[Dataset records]
-.-.-
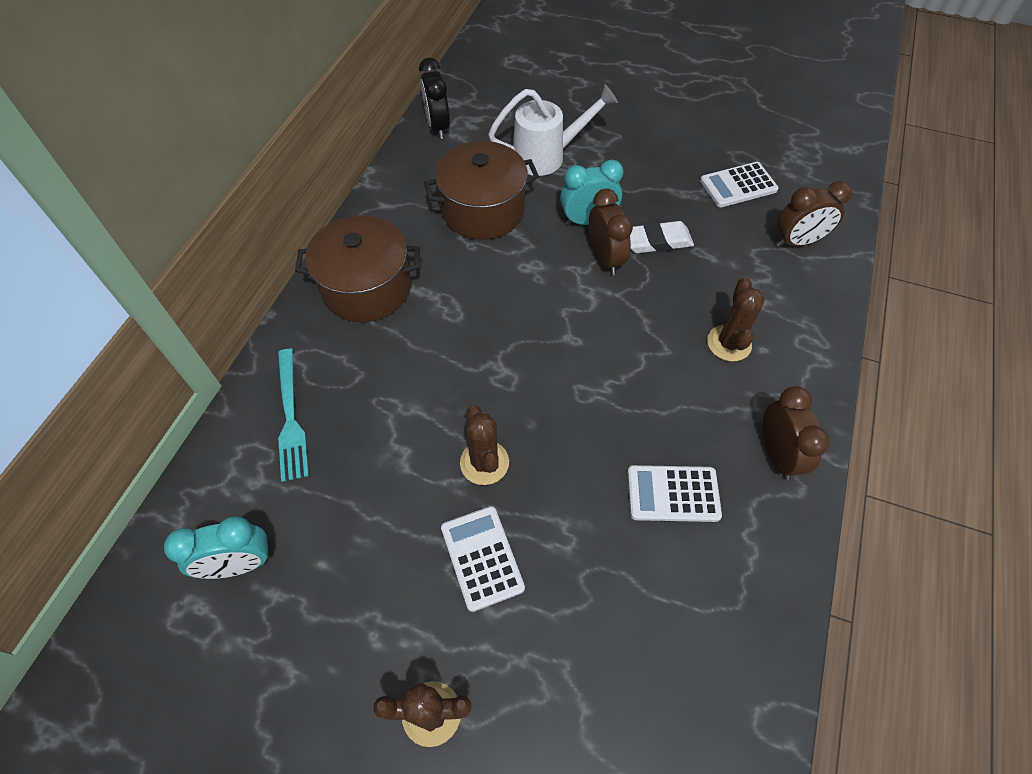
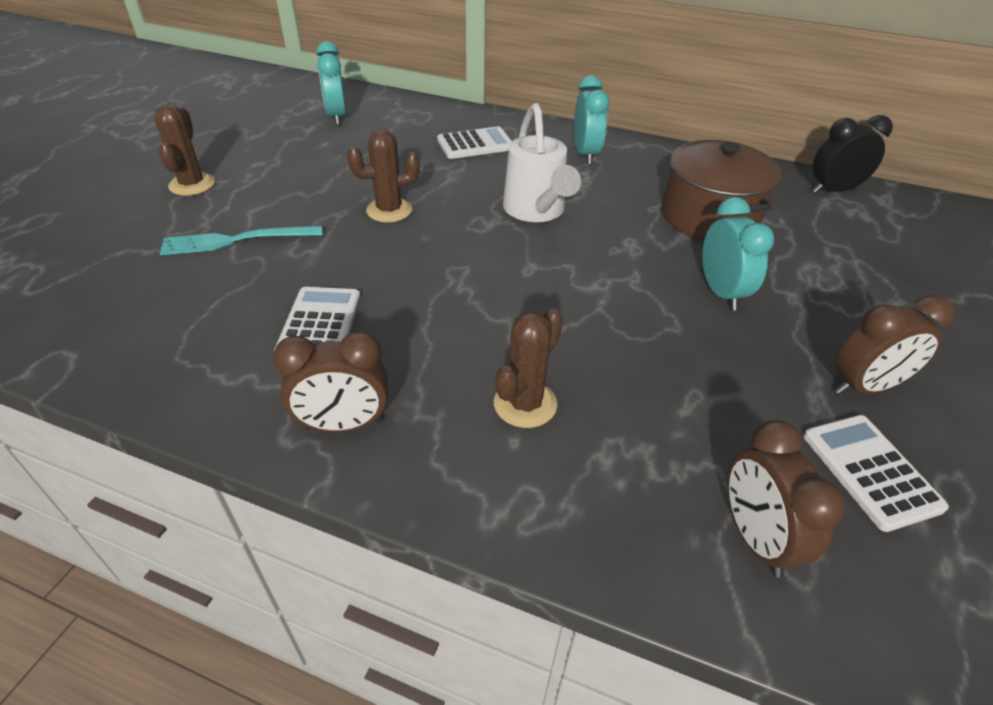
camera: 90 degrees right, 15 degrees down
turquoise fork [278,349,309,482] -> turquoise fork moved to [160,225,323,255]
brown pot [295,215,420,322] -> turquoise clock [574,75,610,164]
white calculator [441,506,525,612] -> white calculator moved to [437,126,512,159]
white watering can [488,84,618,176] -> white watering can moved to [503,103,581,222]
brown clock [589,189,633,275] -> brown clock moved to [834,295,955,395]
white eraser [630,221,694,253] -> none
brown cactus [707,277,765,361] -> brown cactus turned 60 degrees counterclockwise [494,308,563,428]

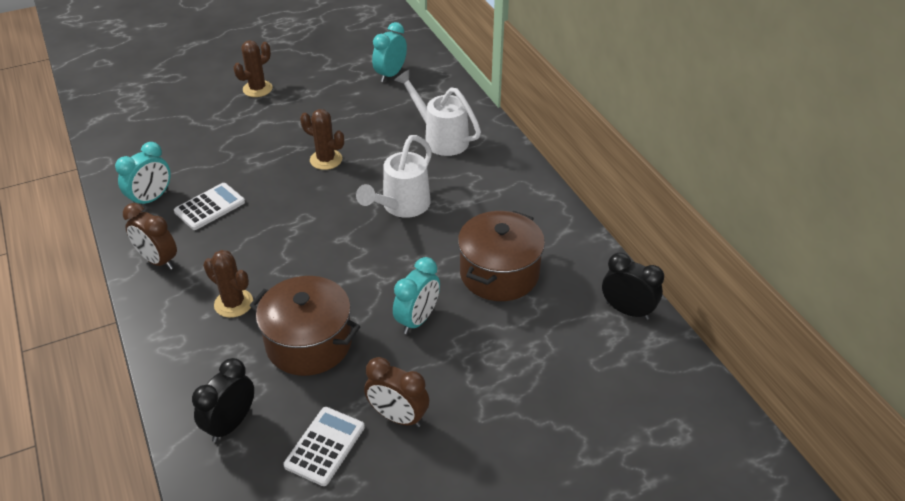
camera: 45 degrees right, 0 degrees up
turquoise fork [160,225,323,255] -> none
white calculator [437,126,512,159] -> white watering can [394,70,481,156]
brown cactus [494,308,563,428] -> brown cactus turned 45 degrees clockwise [203,250,253,318]
turquoise clock [574,75,610,164] -> turquoise clock moved to [115,142,171,204]
brown clock [728,420,845,578] -> black clock [192,358,254,442]
none -> brown pot [250,276,360,376]

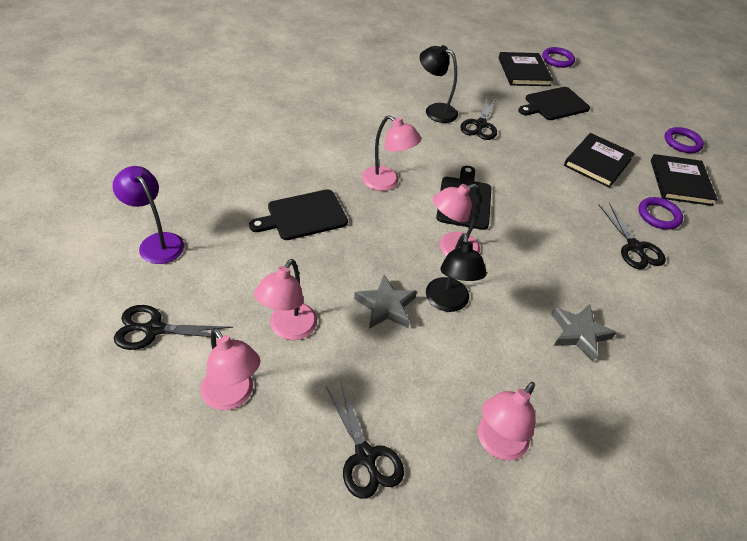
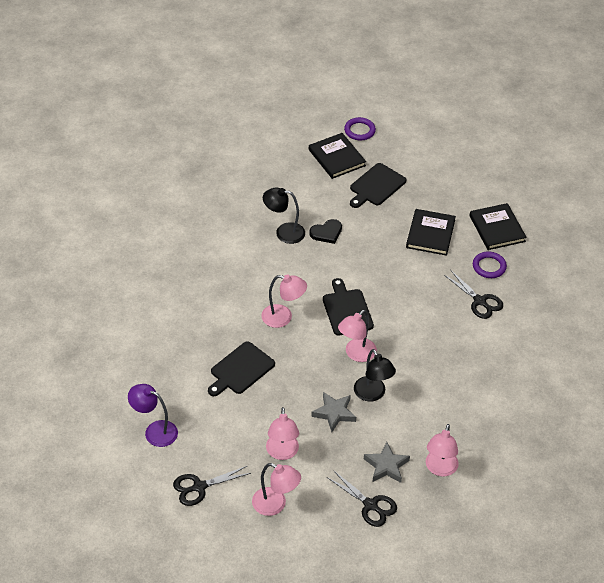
camera: 20 degrees left, 0 degrees up
black scissors [460,97,497,140] -> black heart [309,219,342,244]
grey star [551,304,617,362] -> grey star moved to [364,442,410,483]
purple ring [665,127,704,153] -> none

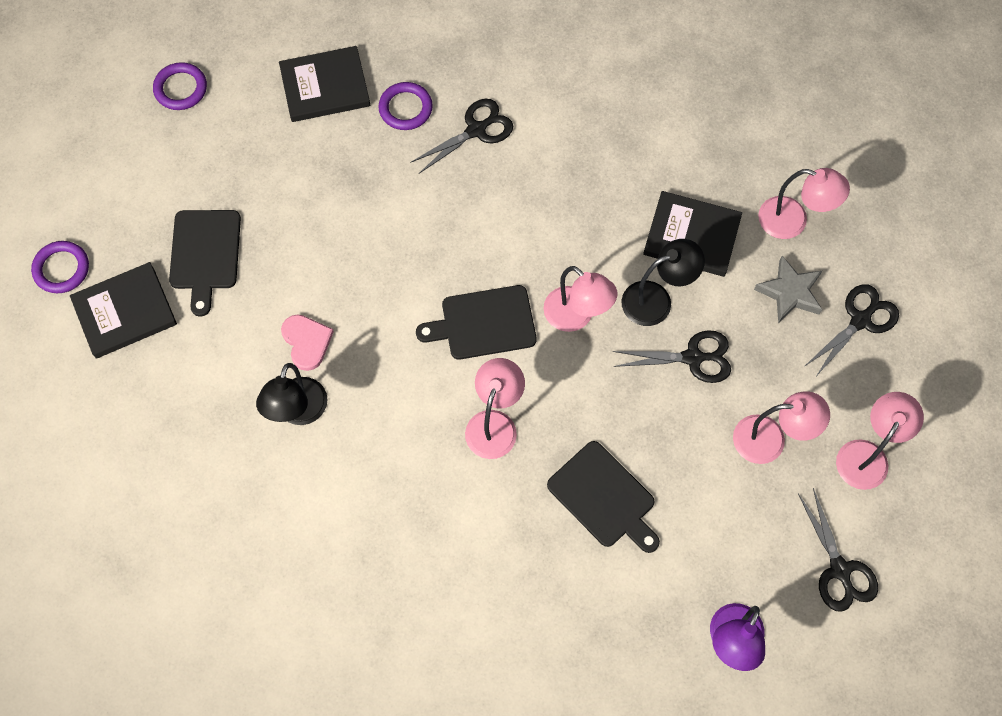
camera: 85 degrees left, 20 degrees up
black heart [309,219,342,244] -> pink heart [281,314,334,371]
grey star [311,392,356,432] -> black scissors [613,330,731,383]
black cutting board [350,163,406,208] -> black cutting board turned 45 degrees clockwise [169,210,241,317]
black book [406,209,456,256] -> black book moved to [643,191,742,277]
none -> purple ring [153,62,207,110]

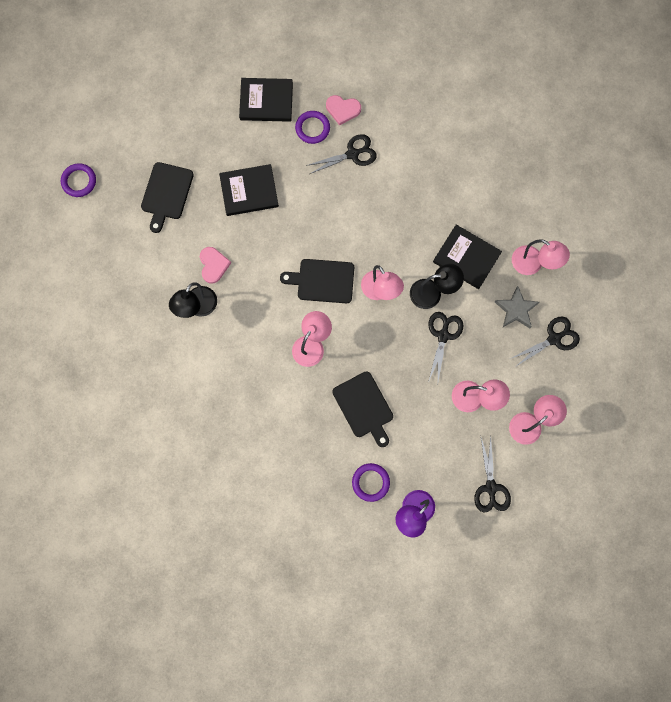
camera: 15 degrees right, 10 degrees up
black book [70,262,177,358] -> black book moved to [219,164,279,216]
purple ring [153,62,207,110] -> purple ring moved to [352,463,390,502]
black scissors [613,330,731,383] -> black scissors turned 90 degrees counterclockwise [428,312,463,381]
none -> pink heart [326,95,361,126]

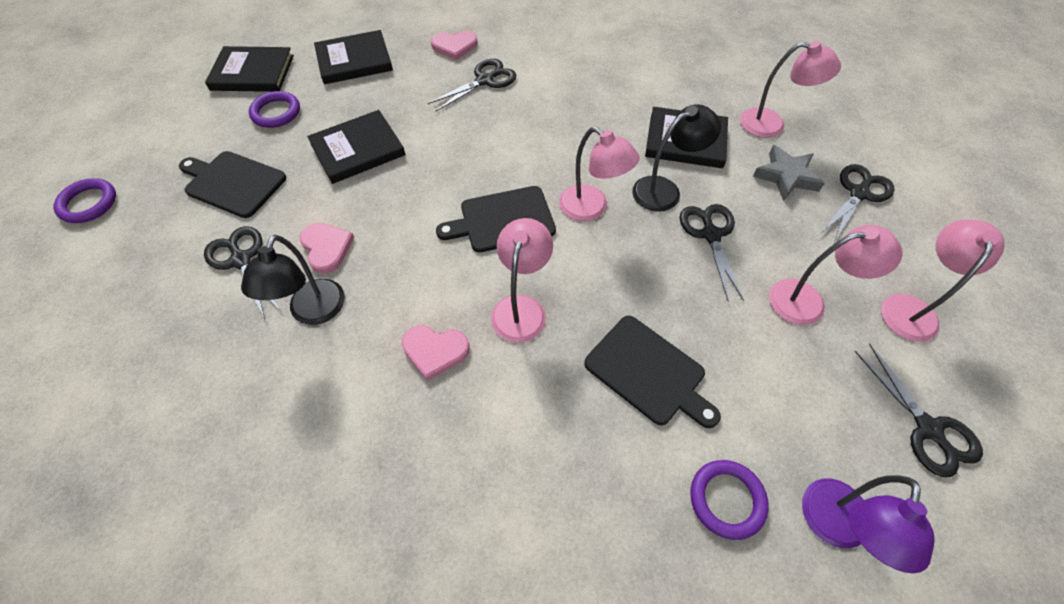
camera: 20 degrees left, 20 degrees down
black cutting board [141,162,194,233] -> black cutting board turned 120 degrees clockwise [179,151,286,218]
purple ring [295,111,330,144] -> purple ring moved to [249,91,300,128]
none -> black scissors [204,226,281,319]
none -> black book [205,46,294,92]
none -> pink heart [402,325,470,381]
-.-.-
Your instructions => Without the pictures, give back the entries exactly.

Reply to the task =>
camera: 90 degrees right, 15 degrees down
turquoise fork [278,349,309,482] -> turquoise fork moved to [160,225,323,255]
brown pot [295,215,420,322] -> turquoise clock [574,75,610,164]
white calculator [441,506,525,612] -> white calculator moved to [437,126,512,159]
white watering can [488,84,618,176] -> white watering can moved to [503,103,581,222]
brown clock [589,189,633,275] -> brown clock moved to [834,295,955,395]
white eraser [630,221,694,253] -> none
brown cactus [707,277,765,361] -> brown cactus turned 60 degrees counterclockwise [494,308,563,428]

camera: 45 degrees right, 0 degrees up
turquoise fork [160,225,323,255] -> none
white calculator [437,126,512,159] -> white watering can [394,70,481,156]
brown cactus [494,308,563,428] -> brown cactus turned 45 degrees clockwise [203,250,253,318]
turquoise clock [574,75,610,164] -> turquoise clock moved to [115,142,171,204]
brown clock [728,420,845,578] -> black clock [192,358,254,442]
none -> brown pot [250,276,360,376]

camera: 20 degrees left, 0 degrees up
black scissors [460,97,497,140] -> black heart [309,219,342,244]
grey star [551,304,617,362] -> grey star moved to [364,442,410,483]
purple ring [665,127,704,153] -> none

camera: 85 degrees left, 20 degrees up
black heart [309,219,342,244] -> pink heart [281,314,334,371]
grey star [311,392,356,432] -> black scissors [613,330,731,383]
black cutting board [350,163,406,208] -> black cutting board turned 45 degrees clockwise [169,210,241,317]
black book [406,209,456,256] -> black book moved to [643,191,742,277]
none -> purple ring [153,62,207,110]

camera: 15 degrees right, 10 degrees up
black book [70,262,177,358] -> black book moved to [219,164,279,216]
purple ring [153,62,207,110] -> purple ring moved to [352,463,390,502]
black scissors [613,330,731,383] -> black scissors turned 90 degrees counterclockwise [428,312,463,381]
none -> pink heart [326,95,361,126]

camera: 20 degrees left, 20 degrees down
black cutting board [141,162,194,233] -> black cutting board turned 120 degrees clockwise [179,151,286,218]
purple ring [295,111,330,144] -> purple ring moved to [249,91,300,128]
none -> black scissors [204,226,281,319]
none -> black book [205,46,294,92]
none -> pink heart [402,325,470,381]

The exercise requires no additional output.